Find each line of the material below in which the word "none" occurs, and return it.

▸ **Information**:
________________

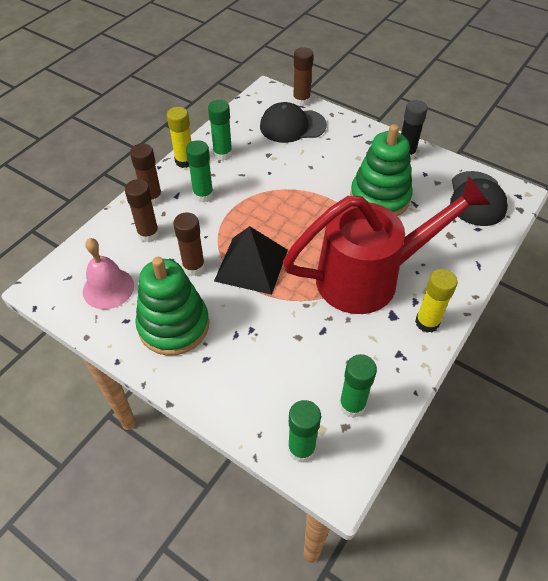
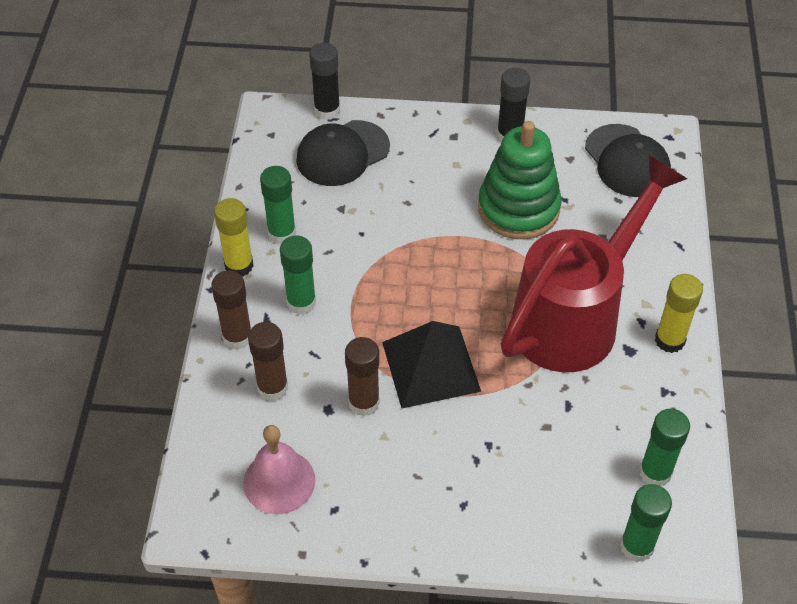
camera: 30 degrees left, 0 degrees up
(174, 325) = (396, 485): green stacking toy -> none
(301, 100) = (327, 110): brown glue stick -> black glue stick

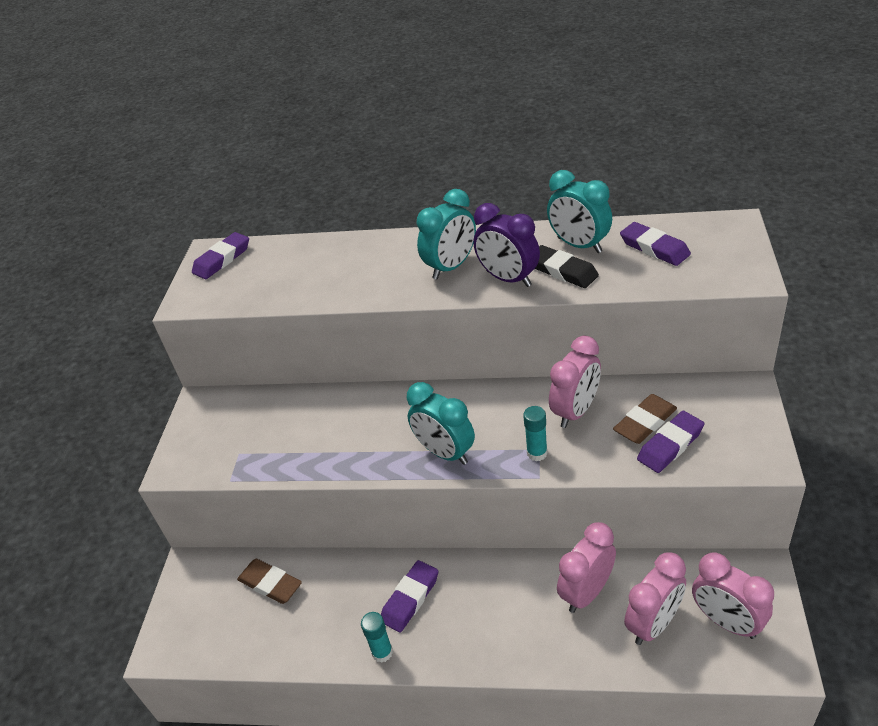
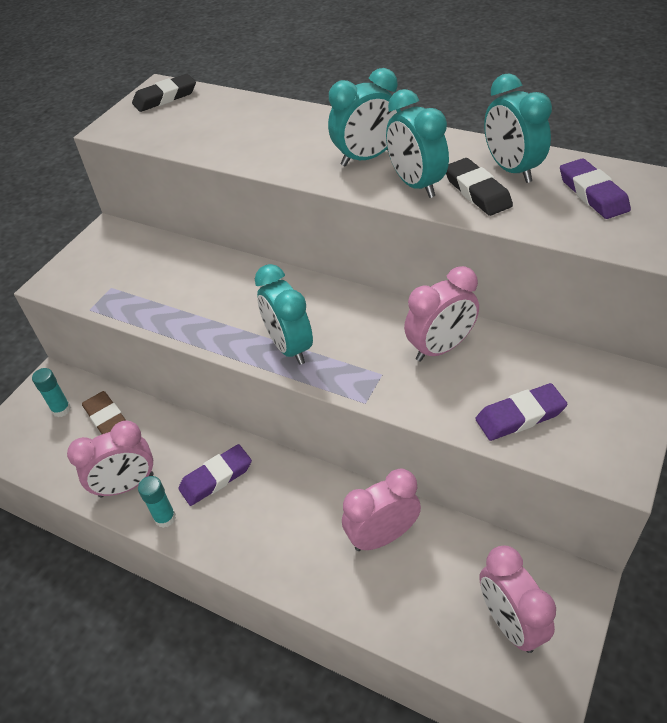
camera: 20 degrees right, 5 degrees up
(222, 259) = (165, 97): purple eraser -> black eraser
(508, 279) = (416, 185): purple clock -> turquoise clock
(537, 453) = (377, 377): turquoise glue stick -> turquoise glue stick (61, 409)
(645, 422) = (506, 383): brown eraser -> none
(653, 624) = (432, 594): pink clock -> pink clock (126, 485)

________________

▸ **Solution**:
(174, 325) = (396, 485): green stacking toy -> none
(645, 422) = (506, 383): brown eraser -> none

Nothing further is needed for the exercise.